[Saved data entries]

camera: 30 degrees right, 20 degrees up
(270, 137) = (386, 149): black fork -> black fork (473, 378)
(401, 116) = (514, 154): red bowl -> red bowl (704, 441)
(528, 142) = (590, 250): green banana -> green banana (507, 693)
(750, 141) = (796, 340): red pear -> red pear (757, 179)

> **Exercise objective**
Print each entry precisely. Include every line.

> **Answer section**
camera: 30 degrees right, 20 degrees up
(270, 137) = (386, 149): black fork -> black fork (473, 378)
(401, 116) = (514, 154): red bowl -> red bowl (704, 441)
(528, 142) = (590, 250): green banana -> green banana (507, 693)
(750, 141) = (796, 340): red pear -> red pear (757, 179)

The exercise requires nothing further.